PROVIDED DATA ->
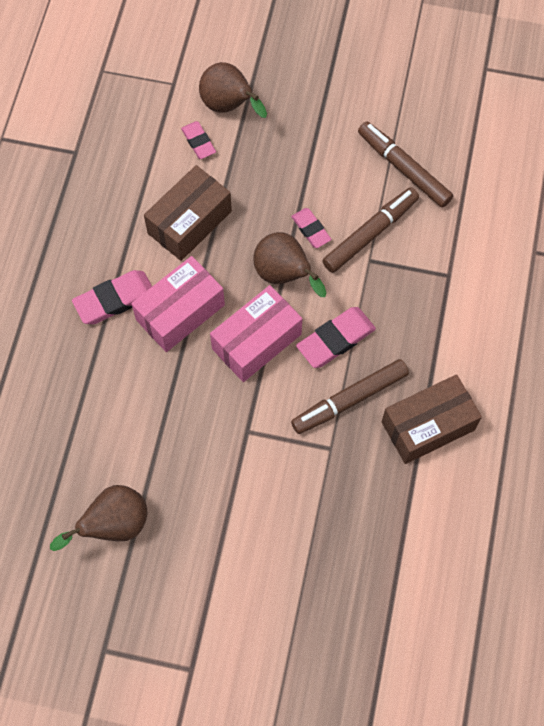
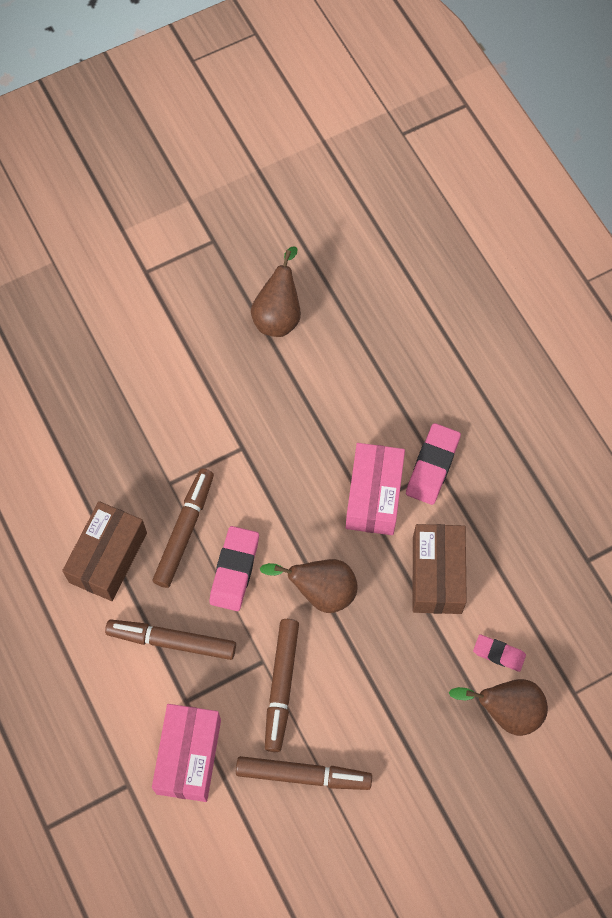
camera: 140 degrees right, 0 degrees up
(256, 341) = (295, 520): pink box -> pink box (189, 756)
(311, 229) = (334, 649): pink eraser -> none
(426, 324) = (172, 641): none -> brown marker

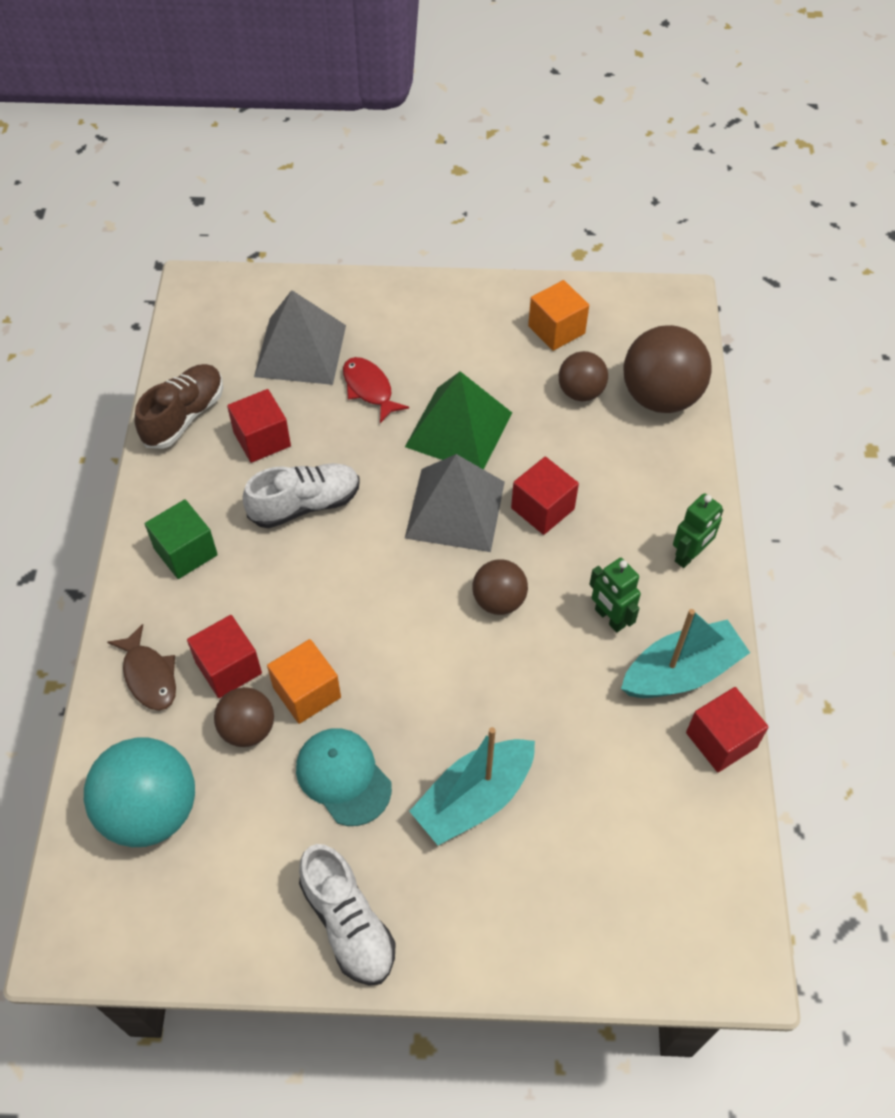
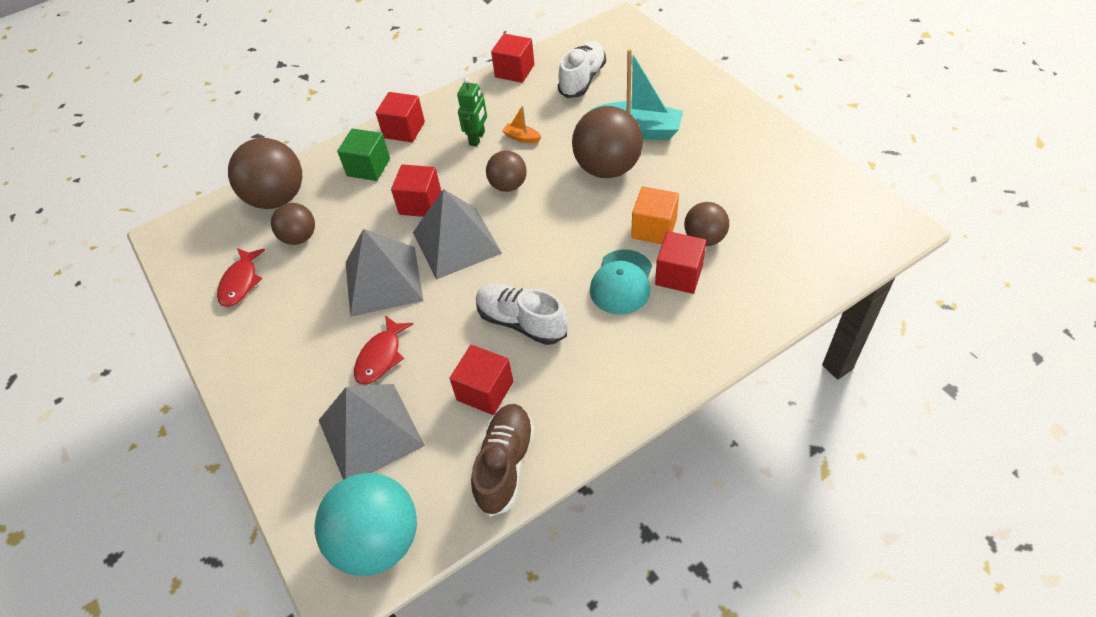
camera: 120 degrees left, 5 degrees down
(149, 676) = (727, 310): brown fish -> none
(151, 810) = (797, 245): turquoise ball -> turquoise ball (378, 541)
(184, 416) = (505, 464): brown shoe -> brown shoe turned 105 degrees clockwise
(185, 552) = (623, 362): green cube -> green cube (368, 167)
(343, 777) = (684, 182): turquoise cap -> turquoise cap (622, 282)
(348, 923) = (751, 135): white shoe -> white shoe (582, 80)
(438, 715) = (607, 168): none -> brown ball
(458, 429) = (383, 281): green pyramid -> grey pyramid
(556, 330) = (240, 282): orange cube -> red fish
(571, 663) = (522, 138): none -> orange boat
(681, 672) = (487, 99): turquoise boat -> none
(689, 555) = (404, 130): green robot -> red cube

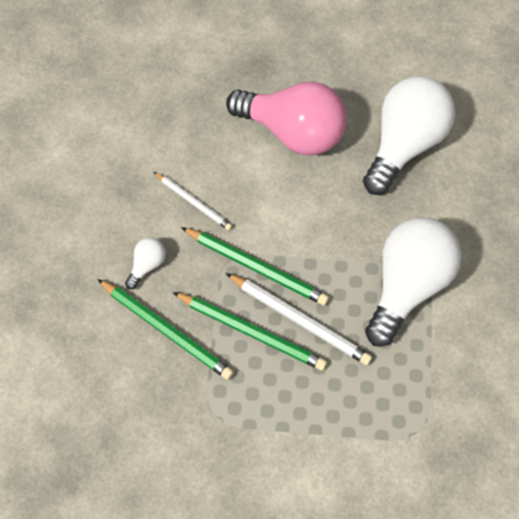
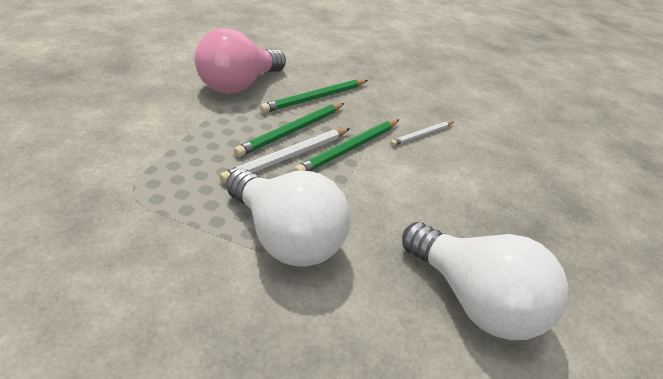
camera: 100 degrees right, 25 degrees down
(147, 265) = (372, 103): white light bulb -> none
(293, 132) = (492, 210): pink light bulb -> pink light bulb (238, 85)

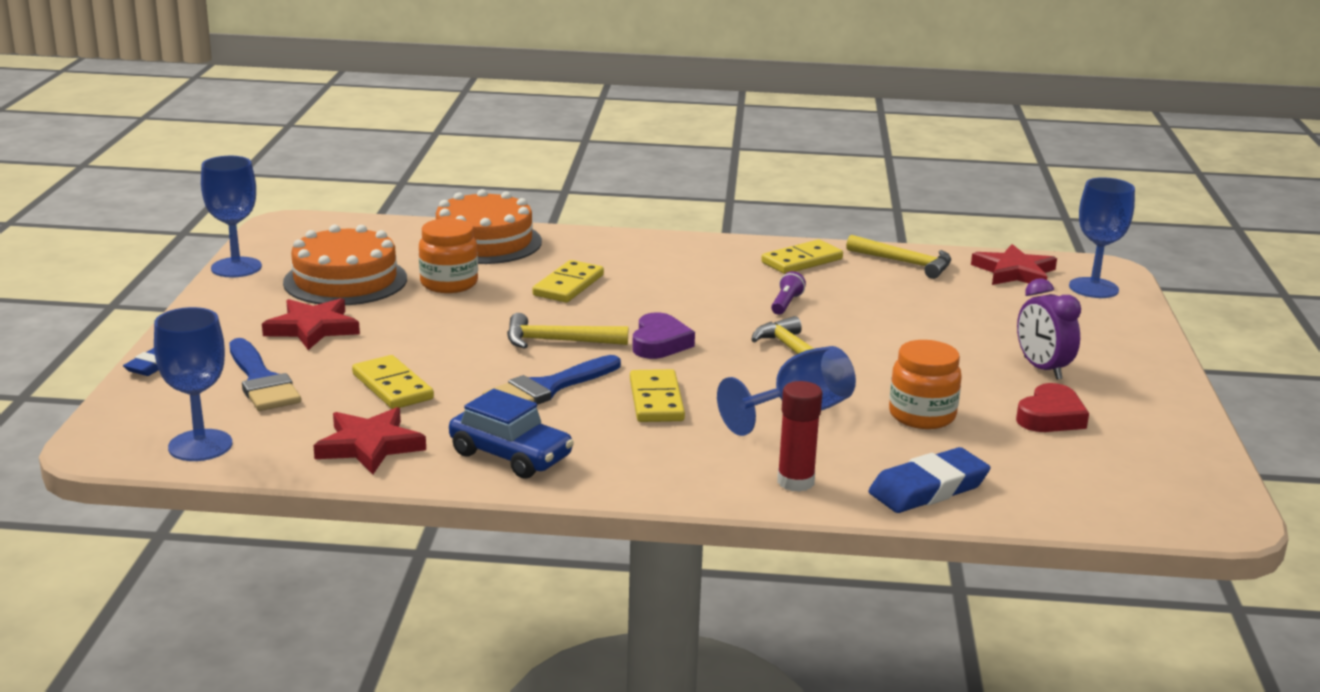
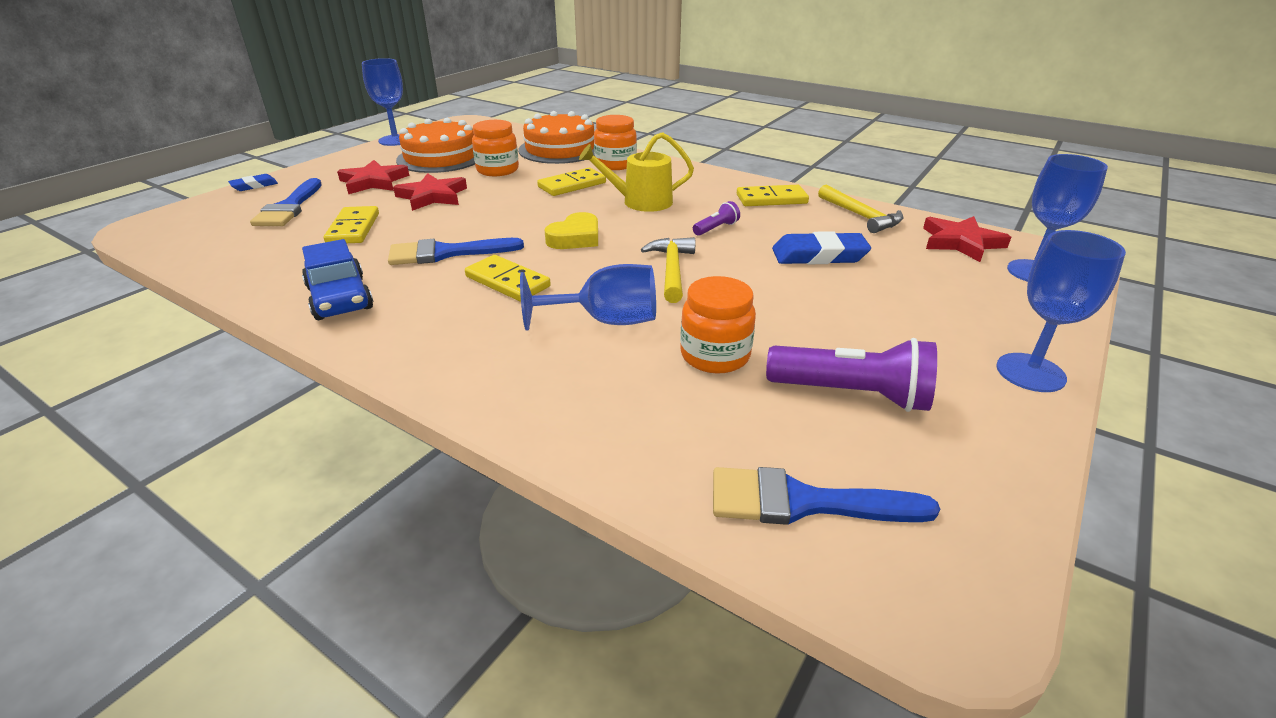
camera: 30 degrees right, 10 degrees up
(200, 445) = (184, 240): blue goblet -> blue goblet (1030, 372)
(369, 446) = (270, 266): red star -> red star (432, 196)
(557, 341) = (506, 221): yellow hammer -> none
(581, 250) = (615, 164): none -> orange jar
(656, 400) = (508, 281): yellow domino -> yellow domino turned 75 degrees counterclockwise
(659, 343) = (575, 238): purple heart -> yellow heart
(673, 290) = (641, 202): none -> yellow watering can
(795, 482) = (512, 389): red glue stick -> none
(928, 489) = (626, 438): blue eraser -> blue eraser (819, 255)
(1042, 369) = (896, 339): purple clock -> none
(1050, 417) = (852, 394): red heart -> purple flashlight
(1088, 490) = (803, 502): none -> blue brush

INSTRUCTIONS FOR THE TASK -> Write out exactly the lines between the start of the data and the line with "(348, 923) = (751, 135): white", including both, but none of the pictures.

RESPONSE TO THIS TASK ->
camera: 140 degrees right, 0 degrees up
(256, 341) = (295, 520): pink box -> pink box (189, 756)
(311, 229) = (334, 649): pink eraser -> none
(426, 324) = (172, 641): none -> brown marker

camera: 120 degrees left, 5 degrees down
(149, 676) = (727, 310): brown fish -> none
(151, 810) = (797, 245): turquoise ball -> turquoise ball (378, 541)
(184, 416) = (505, 464): brown shoe -> brown shoe turned 105 degrees clockwise
(185, 552) = (623, 362): green cube -> green cube (368, 167)
(343, 777) = (684, 182): turquoise cap -> turquoise cap (622, 282)
(348, 923) = (751, 135): white shoe -> white shoe (582, 80)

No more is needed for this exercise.